Records supplied START

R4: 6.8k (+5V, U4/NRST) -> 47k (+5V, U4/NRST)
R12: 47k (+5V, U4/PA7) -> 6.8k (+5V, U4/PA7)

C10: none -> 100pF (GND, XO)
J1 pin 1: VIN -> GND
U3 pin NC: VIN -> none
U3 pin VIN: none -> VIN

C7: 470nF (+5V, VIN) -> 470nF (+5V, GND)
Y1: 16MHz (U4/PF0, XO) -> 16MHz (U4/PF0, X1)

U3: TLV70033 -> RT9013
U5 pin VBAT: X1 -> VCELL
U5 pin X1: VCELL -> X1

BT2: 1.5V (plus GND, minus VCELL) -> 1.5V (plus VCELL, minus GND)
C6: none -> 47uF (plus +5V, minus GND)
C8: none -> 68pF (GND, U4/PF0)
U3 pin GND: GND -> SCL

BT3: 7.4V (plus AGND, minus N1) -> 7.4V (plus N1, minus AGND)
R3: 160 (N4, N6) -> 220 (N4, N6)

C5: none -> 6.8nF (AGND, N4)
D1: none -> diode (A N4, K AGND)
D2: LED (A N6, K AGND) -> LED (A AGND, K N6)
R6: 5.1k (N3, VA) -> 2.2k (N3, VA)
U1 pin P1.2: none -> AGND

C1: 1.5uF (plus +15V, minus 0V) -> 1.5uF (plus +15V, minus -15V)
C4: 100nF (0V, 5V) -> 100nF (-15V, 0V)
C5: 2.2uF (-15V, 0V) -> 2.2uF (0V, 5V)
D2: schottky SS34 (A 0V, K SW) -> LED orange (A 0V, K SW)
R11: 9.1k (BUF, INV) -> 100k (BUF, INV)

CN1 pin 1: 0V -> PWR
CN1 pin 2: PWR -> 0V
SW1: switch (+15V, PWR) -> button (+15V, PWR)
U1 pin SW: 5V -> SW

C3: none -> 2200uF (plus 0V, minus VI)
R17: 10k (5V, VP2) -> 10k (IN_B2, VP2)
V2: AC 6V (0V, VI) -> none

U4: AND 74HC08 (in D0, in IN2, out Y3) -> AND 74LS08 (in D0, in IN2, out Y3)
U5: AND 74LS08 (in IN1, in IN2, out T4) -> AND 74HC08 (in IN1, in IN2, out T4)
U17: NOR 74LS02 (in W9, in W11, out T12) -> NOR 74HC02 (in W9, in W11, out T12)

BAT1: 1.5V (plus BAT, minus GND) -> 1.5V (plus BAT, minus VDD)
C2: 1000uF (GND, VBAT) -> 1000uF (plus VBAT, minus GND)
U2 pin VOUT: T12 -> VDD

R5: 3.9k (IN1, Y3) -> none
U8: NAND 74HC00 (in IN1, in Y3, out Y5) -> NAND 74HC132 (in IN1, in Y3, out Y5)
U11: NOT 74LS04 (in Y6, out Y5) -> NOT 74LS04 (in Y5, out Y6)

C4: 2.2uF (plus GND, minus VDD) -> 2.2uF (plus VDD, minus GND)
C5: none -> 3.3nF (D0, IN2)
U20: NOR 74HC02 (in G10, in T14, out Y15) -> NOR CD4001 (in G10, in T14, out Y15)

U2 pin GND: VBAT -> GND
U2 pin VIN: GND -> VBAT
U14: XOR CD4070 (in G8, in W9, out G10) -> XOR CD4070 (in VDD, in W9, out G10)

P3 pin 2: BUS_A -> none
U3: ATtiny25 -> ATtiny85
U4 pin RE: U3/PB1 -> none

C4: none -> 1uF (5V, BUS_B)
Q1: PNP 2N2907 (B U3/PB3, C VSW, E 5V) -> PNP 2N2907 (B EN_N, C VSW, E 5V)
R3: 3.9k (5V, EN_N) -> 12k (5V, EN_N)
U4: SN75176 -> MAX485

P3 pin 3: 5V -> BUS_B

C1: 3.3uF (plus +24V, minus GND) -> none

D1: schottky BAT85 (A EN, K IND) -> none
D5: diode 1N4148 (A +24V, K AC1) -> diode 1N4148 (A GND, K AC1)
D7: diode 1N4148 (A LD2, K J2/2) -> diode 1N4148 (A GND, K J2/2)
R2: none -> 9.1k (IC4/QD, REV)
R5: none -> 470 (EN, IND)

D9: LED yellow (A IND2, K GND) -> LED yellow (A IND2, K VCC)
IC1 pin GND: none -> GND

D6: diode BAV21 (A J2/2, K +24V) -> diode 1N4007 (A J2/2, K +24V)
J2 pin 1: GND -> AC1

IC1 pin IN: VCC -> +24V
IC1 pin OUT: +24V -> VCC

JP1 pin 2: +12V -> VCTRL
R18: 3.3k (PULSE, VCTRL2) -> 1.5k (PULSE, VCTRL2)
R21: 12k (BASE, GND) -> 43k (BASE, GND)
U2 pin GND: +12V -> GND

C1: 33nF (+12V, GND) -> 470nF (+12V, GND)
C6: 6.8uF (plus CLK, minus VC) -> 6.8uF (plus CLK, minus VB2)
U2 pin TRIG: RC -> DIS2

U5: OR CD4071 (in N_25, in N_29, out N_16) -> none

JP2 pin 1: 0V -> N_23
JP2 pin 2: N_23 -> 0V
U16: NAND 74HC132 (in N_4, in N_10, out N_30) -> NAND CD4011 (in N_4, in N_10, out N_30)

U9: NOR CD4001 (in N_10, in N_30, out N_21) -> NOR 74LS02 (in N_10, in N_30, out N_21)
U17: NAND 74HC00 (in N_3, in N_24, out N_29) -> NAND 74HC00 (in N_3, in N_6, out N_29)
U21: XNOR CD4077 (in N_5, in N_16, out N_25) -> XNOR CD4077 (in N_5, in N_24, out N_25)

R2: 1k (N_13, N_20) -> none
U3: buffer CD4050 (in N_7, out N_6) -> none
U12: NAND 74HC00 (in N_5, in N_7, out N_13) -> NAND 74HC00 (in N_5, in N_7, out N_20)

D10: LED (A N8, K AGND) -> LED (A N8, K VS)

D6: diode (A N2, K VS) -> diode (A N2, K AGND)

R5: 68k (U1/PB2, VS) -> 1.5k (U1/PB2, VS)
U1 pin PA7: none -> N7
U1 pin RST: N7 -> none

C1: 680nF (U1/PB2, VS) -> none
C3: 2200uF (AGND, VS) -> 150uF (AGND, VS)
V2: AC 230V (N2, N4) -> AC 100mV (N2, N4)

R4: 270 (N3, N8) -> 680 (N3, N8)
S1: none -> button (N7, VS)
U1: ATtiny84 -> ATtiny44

Records supplied END

The data given above must be transcribed exactly and completely.

R4: 6.8k (+5V, U4/NRST) -> 47k (+5V, U4/NRST)
R12: 47k (+5V, U4/PA7) -> 6.8k (+5V, U4/PA7)

C10: none -> 100pF (GND, XO)
J1 pin 1: VIN -> GND
U3 pin NC: VIN -> none
U3 pin VIN: none -> VIN

C7: 470nF (+5V, VIN) -> 470nF (+5V, GND)
Y1: 16MHz (U4/PF0, XO) -> 16MHz (U4/PF0, X1)

U3: TLV70033 -> RT9013
U5 pin VBAT: X1 -> VCELL
U5 pin X1: VCELL -> X1

BT2: 1.5V (plus GND, minus VCELL) -> 1.5V (plus VCELL, minus GND)
C6: none -> 47uF (plus +5V, minus GND)
C8: none -> 68pF (GND, U4/PF0)
U3 pin GND: GND -> SCL

BT3: 7.4V (plus AGND, minus N1) -> 7.4V (plus N1, minus AGND)
R3: 160 (N4, N6) -> 220 (N4, N6)

C5: none -> 6.8nF (AGND, N4)
D1: none -> diode (A N4, K AGND)
D2: LED (A N6, K AGND) -> LED (A AGND, K N6)
R6: 5.1k (N3, VA) -> 2.2k (N3, VA)
U1 pin P1.2: none -> AGND

C1: 1.5uF (plus +15V, minus 0V) -> 1.5uF (plus +15V, minus -15V)
C4: 100nF (0V, 5V) -> 100nF (-15V, 0V)
C5: 2.2uF (-15V, 0V) -> 2.2uF (0V, 5V)
D2: schottky SS34 (A 0V, K SW) -> LED orange (A 0V, K SW)
R11: 9.1k (BUF, INV) -> 100k (BUF, INV)

CN1 pin 1: 0V -> PWR
CN1 pin 2: PWR -> 0V
SW1: switch (+15V, PWR) -> button (+15V, PWR)
U1 pin SW: 5V -> SW

C3: none -> 2200uF (plus 0V, minus VI)
R17: 10k (5V, VP2) -> 10k (IN_B2, VP2)
V2: AC 6V (0V, VI) -> none

U4: AND 74HC08 (in D0, in IN2, out Y3) -> AND 74LS08 (in D0, in IN2, out Y3)
U5: AND 74LS08 (in IN1, in IN2, out T4) -> AND 74HC08 (in IN1, in IN2, out T4)
U17: NOR 74LS02 (in W9, in W11, out T12) -> NOR 74HC02 (in W9, in W11, out T12)

BAT1: 1.5V (plus BAT, minus GND) -> 1.5V (plus BAT, minus VDD)
C2: 1000uF (GND, VBAT) -> 1000uF (plus VBAT, minus GND)
U2 pin VOUT: T12 -> VDD

R5: 3.9k (IN1, Y3) -> none
U8: NAND 74HC00 (in IN1, in Y3, out Y5) -> NAND 74HC132 (in IN1, in Y3, out Y5)
U11: NOT 74LS04 (in Y6, out Y5) -> NOT 74LS04 (in Y5, out Y6)

C4: 2.2uF (plus GND, minus VDD) -> 2.2uF (plus VDD, minus GND)
C5: none -> 3.3nF (D0, IN2)
U20: NOR 74HC02 (in G10, in T14, out Y15) -> NOR CD4001 (in G10, in T14, out Y15)

U2 pin GND: VBAT -> GND
U2 pin VIN: GND -> VBAT
U14: XOR CD4070 (in G8, in W9, out G10) -> XOR CD4070 (in VDD, in W9, out G10)

P3 pin 2: BUS_A -> none
U3: ATtiny25 -> ATtiny85
U4 pin RE: U3/PB1 -> none

C4: none -> 1uF (5V, BUS_B)
Q1: PNP 2N2907 (B U3/PB3, C VSW, E 5V) -> PNP 2N2907 (B EN_N, C VSW, E 5V)
R3: 3.9k (5V, EN_N) -> 12k (5V, EN_N)
U4: SN75176 -> MAX485

P3 pin 3: 5V -> BUS_B

C1: 3.3uF (plus +24V, minus GND) -> none

D1: schottky BAT85 (A EN, K IND) -> none
D5: diode 1N4148 (A +24V, K AC1) -> diode 1N4148 (A GND, K AC1)
D7: diode 1N4148 (A LD2, K J2/2) -> diode 1N4148 (A GND, K J2/2)
R2: none -> 9.1k (IC4/QD, REV)
R5: none -> 470 (EN, IND)

D9: LED yellow (A IND2, K GND) -> LED yellow (A IND2, K VCC)
IC1 pin GND: none -> GND

D6: diode BAV21 (A J2/2, K +24V) -> diode 1N4007 (A J2/2, K +24V)
J2 pin 1: GND -> AC1

IC1 pin IN: VCC -> +24V
IC1 pin OUT: +24V -> VCC

JP1 pin 2: +12V -> VCTRL
R18: 3.3k (PULSE, VCTRL2) -> 1.5k (PULSE, VCTRL2)
R21: 12k (BASE, GND) -> 43k (BASE, GND)
U2 pin GND: +12V -> GND

C1: 33nF (+12V, GND) -> 470nF (+12V, GND)
C6: 6.8uF (plus CLK, minus VC) -> 6.8uF (plus CLK, minus VB2)
U2 pin TRIG: RC -> DIS2

U5: OR CD4071 (in N_25, in N_29, out N_16) -> none

JP2 pin 1: 0V -> N_23
JP2 pin 2: N_23 -> 0V
U16: NAND 74HC132 (in N_4, in N_10, out N_30) -> NAND CD4011 (in N_4, in N_10, out N_30)

U9: NOR CD4001 (in N_10, in N_30, out N_21) -> NOR 74LS02 (in N_10, in N_30, out N_21)
U17: NAND 74HC00 (in N_3, in N_24, out N_29) -> NAND 74HC00 (in N_3, in N_6, out N_29)
U21: XNOR CD4077 (in N_5, in N_16, out N_25) -> XNOR CD4077 (in N_5, in N_24, out N_25)

R2: 1k (N_13, N_20) -> none
U3: buffer CD4050 (in N_7, out N_6) -> none
U12: NAND 74HC00 (in N_5, in N_7, out N_13) -> NAND 74HC00 (in N_5, in N_7, out N_20)

D10: LED (A N8, K AGND) -> LED (A N8, K VS)

D6: diode (A N2, K VS) -> diode (A N2, K AGND)

R5: 68k (U1/PB2, VS) -> 1.5k (U1/PB2, VS)
U1 pin PA7: none -> N7
U1 pin RST: N7 -> none

C1: 680nF (U1/PB2, VS) -> none
C3: 2200uF (AGND, VS) -> 150uF (AGND, VS)
V2: AC 230V (N2, N4) -> AC 100mV (N2, N4)

R4: 270 (N3, N8) -> 680 (N3, N8)
S1: none -> button (N7, VS)
U1: ATtiny84 -> ATtiny44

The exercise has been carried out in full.